[WHAT YOU WILL DO] Lift out each line of the data that holds "field".

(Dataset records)
• • • • • • •

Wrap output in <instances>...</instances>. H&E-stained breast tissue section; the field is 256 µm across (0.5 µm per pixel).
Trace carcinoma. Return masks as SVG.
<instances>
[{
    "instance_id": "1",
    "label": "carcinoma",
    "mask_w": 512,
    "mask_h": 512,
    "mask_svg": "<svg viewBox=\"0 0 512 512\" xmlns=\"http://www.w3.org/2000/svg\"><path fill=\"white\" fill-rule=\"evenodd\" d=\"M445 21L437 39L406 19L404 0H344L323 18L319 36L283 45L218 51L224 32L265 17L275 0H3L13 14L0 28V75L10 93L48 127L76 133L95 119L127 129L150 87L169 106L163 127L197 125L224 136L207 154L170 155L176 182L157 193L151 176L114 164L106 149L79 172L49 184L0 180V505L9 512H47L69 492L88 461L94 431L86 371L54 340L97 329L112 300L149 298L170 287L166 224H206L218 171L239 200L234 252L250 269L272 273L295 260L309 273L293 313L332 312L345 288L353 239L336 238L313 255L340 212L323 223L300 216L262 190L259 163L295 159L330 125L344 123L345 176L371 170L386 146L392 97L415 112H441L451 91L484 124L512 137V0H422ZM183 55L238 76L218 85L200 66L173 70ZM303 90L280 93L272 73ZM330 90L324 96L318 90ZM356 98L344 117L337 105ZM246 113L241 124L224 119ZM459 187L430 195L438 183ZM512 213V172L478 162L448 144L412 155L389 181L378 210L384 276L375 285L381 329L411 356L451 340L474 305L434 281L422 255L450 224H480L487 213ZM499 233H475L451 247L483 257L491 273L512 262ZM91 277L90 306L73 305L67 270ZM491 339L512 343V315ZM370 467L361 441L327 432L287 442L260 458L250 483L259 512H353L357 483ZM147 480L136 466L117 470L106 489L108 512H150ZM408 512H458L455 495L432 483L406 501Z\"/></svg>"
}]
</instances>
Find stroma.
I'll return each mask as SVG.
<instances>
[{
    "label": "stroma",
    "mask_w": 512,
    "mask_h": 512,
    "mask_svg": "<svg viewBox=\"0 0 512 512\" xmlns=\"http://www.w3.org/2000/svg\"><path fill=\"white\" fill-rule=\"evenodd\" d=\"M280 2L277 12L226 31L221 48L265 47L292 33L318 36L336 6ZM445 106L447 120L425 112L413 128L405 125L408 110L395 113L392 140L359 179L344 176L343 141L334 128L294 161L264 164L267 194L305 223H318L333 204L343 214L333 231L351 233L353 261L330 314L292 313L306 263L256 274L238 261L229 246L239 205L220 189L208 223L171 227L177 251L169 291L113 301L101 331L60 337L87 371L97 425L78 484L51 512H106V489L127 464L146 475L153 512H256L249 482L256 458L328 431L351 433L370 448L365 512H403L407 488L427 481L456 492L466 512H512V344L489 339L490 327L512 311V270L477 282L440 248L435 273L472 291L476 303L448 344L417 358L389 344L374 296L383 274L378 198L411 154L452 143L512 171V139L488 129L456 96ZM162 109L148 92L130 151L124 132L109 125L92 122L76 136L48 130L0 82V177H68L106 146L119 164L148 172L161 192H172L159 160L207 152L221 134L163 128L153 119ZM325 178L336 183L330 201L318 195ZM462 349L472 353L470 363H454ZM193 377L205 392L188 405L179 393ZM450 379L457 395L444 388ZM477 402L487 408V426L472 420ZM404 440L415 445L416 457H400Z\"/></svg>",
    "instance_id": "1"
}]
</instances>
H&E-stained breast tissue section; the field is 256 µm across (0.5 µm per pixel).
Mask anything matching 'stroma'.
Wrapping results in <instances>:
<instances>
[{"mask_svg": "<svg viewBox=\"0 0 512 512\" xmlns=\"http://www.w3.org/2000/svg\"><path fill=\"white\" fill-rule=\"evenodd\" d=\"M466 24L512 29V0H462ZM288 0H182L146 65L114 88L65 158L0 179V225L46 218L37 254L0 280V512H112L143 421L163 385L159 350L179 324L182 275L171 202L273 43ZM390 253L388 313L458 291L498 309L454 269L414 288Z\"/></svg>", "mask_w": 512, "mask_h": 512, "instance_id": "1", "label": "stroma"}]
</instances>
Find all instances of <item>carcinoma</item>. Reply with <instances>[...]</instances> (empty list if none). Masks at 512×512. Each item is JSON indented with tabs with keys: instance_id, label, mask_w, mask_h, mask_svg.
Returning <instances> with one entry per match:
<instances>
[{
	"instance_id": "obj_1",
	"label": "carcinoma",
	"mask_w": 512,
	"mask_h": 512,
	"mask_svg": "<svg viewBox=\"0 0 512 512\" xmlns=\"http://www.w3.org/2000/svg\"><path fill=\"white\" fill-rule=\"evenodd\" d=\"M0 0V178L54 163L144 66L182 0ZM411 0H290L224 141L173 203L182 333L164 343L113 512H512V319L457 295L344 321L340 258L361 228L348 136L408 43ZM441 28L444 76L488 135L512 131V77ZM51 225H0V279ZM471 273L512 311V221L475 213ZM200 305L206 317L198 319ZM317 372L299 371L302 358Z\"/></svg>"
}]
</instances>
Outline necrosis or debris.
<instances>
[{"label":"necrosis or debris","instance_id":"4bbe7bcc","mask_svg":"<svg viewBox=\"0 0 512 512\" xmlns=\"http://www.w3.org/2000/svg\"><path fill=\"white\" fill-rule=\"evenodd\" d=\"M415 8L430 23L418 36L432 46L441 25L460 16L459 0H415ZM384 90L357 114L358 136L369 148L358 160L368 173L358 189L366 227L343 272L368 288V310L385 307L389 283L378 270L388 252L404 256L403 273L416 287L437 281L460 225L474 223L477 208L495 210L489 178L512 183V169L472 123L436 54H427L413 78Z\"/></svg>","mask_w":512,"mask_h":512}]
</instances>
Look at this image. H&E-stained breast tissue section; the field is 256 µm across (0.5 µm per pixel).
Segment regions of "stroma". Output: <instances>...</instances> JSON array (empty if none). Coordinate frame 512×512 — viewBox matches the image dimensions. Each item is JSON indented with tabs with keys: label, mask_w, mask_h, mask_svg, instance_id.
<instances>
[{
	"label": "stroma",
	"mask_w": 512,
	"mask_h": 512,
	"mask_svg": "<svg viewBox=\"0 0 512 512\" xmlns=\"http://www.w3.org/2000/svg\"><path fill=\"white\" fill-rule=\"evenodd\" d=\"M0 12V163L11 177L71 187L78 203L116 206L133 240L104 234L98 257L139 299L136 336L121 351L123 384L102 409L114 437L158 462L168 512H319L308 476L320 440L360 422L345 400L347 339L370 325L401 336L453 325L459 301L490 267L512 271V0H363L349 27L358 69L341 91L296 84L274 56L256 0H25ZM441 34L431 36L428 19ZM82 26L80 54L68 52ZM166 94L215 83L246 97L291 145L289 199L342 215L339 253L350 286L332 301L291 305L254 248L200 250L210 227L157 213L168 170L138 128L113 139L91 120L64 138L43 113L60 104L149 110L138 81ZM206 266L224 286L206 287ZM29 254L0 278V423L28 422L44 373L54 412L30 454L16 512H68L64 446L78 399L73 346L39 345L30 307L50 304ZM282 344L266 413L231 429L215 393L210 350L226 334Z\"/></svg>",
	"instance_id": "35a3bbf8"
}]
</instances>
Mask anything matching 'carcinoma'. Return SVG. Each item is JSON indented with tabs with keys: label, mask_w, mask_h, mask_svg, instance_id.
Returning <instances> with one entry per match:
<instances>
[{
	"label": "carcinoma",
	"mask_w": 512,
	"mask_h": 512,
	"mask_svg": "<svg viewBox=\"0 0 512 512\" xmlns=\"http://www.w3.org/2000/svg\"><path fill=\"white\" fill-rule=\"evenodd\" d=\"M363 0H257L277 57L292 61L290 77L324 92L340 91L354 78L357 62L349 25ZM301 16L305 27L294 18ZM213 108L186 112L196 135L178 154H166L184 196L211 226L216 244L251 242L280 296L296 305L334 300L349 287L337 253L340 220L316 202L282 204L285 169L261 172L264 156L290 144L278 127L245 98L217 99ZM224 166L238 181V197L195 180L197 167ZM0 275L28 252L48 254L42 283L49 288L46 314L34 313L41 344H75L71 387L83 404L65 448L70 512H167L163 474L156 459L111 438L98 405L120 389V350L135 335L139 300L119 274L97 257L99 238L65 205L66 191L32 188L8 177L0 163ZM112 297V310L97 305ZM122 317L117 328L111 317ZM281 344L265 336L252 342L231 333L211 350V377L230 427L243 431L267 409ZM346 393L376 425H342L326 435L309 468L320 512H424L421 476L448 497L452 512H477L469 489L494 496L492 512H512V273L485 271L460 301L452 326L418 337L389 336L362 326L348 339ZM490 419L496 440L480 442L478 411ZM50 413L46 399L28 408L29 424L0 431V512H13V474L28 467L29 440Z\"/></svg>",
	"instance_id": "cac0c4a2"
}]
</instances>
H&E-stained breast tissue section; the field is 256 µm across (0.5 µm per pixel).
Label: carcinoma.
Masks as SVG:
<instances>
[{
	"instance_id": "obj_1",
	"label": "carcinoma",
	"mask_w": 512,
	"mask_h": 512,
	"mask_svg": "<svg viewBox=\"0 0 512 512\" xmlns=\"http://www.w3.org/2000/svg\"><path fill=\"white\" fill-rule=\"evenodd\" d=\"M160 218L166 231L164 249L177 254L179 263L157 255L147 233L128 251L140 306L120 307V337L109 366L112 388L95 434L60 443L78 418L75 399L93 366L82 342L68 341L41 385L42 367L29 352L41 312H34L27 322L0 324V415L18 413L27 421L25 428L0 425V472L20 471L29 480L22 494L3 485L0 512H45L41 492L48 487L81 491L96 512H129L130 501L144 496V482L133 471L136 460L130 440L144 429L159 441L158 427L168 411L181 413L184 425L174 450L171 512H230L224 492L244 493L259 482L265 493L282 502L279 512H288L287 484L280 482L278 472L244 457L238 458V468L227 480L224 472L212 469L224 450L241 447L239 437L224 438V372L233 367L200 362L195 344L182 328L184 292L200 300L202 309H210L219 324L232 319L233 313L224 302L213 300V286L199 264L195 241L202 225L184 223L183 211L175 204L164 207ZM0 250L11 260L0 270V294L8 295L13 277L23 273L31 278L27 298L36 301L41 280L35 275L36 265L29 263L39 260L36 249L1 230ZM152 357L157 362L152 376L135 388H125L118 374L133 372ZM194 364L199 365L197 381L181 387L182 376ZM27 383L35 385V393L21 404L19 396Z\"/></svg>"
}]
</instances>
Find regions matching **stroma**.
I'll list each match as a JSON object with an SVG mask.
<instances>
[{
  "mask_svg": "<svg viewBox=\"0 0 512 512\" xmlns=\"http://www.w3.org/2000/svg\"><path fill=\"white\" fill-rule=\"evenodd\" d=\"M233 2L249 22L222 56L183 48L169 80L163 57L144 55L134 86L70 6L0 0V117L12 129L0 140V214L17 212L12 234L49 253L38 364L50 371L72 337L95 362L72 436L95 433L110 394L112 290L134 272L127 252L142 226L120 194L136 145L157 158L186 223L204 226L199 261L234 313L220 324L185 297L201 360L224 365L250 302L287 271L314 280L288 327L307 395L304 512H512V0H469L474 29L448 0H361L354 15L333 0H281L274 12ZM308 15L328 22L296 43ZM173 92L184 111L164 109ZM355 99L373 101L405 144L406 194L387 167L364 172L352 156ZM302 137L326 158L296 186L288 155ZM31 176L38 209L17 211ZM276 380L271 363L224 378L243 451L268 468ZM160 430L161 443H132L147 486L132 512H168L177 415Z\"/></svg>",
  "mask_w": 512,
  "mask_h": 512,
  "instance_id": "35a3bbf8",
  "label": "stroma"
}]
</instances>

• • • • • • •

[TASK SOLUTION]
Wrap output in <instances>...</instances>. H&E-stained breast tissue section; the field is 256 µm across (0.5 µm per pixel).
H&E-stained breast tissue section; the field is 256 µm across (0.5 µm per pixel).
Look at this image. H&E-stained breast tissue section; the field is 256 µm across (0.5 µm per pixel).
H&E-stained breast tissue section; the field is 256 µm across (0.5 µm per pixel).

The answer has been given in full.